***** The records *****

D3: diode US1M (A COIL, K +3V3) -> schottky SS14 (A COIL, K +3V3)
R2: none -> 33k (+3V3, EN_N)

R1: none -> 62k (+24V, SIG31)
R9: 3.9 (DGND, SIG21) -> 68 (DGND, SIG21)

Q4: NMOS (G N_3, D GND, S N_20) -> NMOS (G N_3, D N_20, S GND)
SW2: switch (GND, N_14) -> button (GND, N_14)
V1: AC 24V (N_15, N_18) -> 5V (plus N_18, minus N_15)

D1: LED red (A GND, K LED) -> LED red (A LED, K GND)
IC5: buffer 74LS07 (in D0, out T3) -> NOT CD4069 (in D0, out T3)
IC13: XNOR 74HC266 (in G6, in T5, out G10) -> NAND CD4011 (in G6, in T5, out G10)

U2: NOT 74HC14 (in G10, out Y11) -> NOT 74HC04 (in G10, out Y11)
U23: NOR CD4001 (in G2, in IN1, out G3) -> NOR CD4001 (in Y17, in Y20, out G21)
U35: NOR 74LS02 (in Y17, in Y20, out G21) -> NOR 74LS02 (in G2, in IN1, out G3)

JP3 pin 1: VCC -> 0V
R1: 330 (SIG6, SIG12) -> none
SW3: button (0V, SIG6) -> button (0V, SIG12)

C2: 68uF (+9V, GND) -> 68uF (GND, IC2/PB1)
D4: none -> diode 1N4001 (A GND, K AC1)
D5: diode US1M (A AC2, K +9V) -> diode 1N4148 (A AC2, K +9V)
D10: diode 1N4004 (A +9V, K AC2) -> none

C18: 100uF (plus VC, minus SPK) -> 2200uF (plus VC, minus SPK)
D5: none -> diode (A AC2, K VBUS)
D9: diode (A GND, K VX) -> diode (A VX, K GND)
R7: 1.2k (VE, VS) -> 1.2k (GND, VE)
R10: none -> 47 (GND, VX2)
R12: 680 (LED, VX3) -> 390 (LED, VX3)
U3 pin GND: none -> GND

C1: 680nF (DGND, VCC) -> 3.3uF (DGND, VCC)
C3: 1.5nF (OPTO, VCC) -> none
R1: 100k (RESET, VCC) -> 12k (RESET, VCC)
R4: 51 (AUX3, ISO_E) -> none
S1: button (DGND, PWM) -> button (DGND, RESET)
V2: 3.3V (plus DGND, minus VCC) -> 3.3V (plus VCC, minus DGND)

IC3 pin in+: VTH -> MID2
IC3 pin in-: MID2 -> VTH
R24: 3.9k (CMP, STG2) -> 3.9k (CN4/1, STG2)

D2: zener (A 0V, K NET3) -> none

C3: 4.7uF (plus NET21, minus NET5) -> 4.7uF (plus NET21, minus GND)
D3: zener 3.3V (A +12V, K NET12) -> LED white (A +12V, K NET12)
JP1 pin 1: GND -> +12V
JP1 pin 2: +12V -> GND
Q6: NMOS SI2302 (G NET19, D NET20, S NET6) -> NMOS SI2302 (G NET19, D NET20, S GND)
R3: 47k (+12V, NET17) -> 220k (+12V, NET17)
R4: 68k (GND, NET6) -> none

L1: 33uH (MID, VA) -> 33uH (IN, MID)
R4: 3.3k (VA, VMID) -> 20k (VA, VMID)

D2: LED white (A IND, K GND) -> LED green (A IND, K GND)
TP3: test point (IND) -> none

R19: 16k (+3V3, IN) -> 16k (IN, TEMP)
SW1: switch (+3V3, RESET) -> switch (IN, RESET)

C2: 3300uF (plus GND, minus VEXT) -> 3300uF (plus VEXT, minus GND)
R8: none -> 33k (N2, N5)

*****

#### Exercise directions:
Could you return all of the entries exactly as they stand?

#### Task result:
D3: diode US1M (A COIL, K +3V3) -> schottky SS14 (A COIL, K +3V3)
R2: none -> 33k (+3V3, EN_N)

R1: none -> 62k (+24V, SIG31)
R9: 3.9 (DGND, SIG21) -> 68 (DGND, SIG21)

Q4: NMOS (G N_3, D GND, S N_20) -> NMOS (G N_3, D N_20, S GND)
SW2: switch (GND, N_14) -> button (GND, N_14)
V1: AC 24V (N_15, N_18) -> 5V (plus N_18, minus N_15)

D1: LED red (A GND, K LED) -> LED red (A LED, K GND)
IC5: buffer 74LS07 (in D0, out T3) -> NOT CD4069 (in D0, out T3)
IC13: XNOR 74HC266 (in G6, in T5, out G10) -> NAND CD4011 (in G6, in T5, out G10)

U2: NOT 74HC14 (in G10, out Y11) -> NOT 74HC04 (in G10, out Y11)
U23: NOR CD4001 (in G2, in IN1, out G3) -> NOR CD4001 (in Y17, in Y20, out G21)
U35: NOR 74LS02 (in Y17, in Y20, out G21) -> NOR 74LS02 (in G2, in IN1, out G3)

JP3 pin 1: VCC -> 0V
R1: 330 (SIG6, SIG12) -> none
SW3: button (0V, SIG6) -> button (0V, SIG12)

C2: 68uF (+9V, GND) -> 68uF (GND, IC2/PB1)
D4: none -> diode 1N4001 (A GND, K AC1)
D5: diode US1M (A AC2, K +9V) -> diode 1N4148 (A AC2, K +9V)
D10: diode 1N4004 (A +9V, K AC2) -> none

C18: 100uF (plus VC, minus SPK) -> 2200uF (plus VC, minus SPK)
D5: none -> diode (A AC2, K VBUS)
D9: diode (A GND, K VX) -> diode (A VX, K GND)
R7: 1.2k (VE, VS) -> 1.2k (GND, VE)
R10: none -> 47 (GND, VX2)
R12: 680 (LED, VX3) -> 390 (LED, VX3)
U3 pin GND: none -> GND

C1: 680nF (DGND, VCC) -> 3.3uF (DGND, VCC)
C3: 1.5nF (OPTO, VCC) -> none
R1: 100k (RESET, VCC) -> 12k (RESET, VCC)
R4: 51 (AUX3, ISO_E) -> none
S1: button (DGND, PWM) -> button (DGND, RESET)
V2: 3.3V (plus DGND, minus VCC) -> 3.3V (plus VCC, minus DGND)

IC3 pin in+: VTH -> MID2
IC3 pin in-: MID2 -> VTH
R24: 3.9k (CMP, STG2) -> 3.9k (CN4/1, STG2)

D2: zener (A 0V, K NET3) -> none

C3: 4.7uF (plus NET21, minus NET5) -> 4.7uF (plus NET21, minus GND)
D3: zener 3.3V (A +12V, K NET12) -> LED white (A +12V, K NET12)
JP1 pin 1: GND -> +12V
JP1 pin 2: +12V -> GND
Q6: NMOS SI2302 (G NET19, D NET20, S NET6) -> NMOS SI2302 (G NET19, D NET20, S GND)
R3: 47k (+12V, NET17) -> 220k (+12V, NET17)
R4: 68k (GND, NET6) -> none

L1: 33uH (MID, VA) -> 33uH (IN, MID)
R4: 3.3k (VA, VMID) -> 20k (VA, VMID)

D2: LED white (A IND, K GND) -> LED green (A IND, K GND)
TP3: test point (IND) -> none

R19: 16k (+3V3, IN) -> 16k (IN, TEMP)
SW1: switch (+3V3, RESET) -> switch (IN, RESET)

C2: 3300uF (plus GND, minus VEXT) -> 3300uF (plus VEXT, minus GND)
R8: none -> 33k (N2, N5)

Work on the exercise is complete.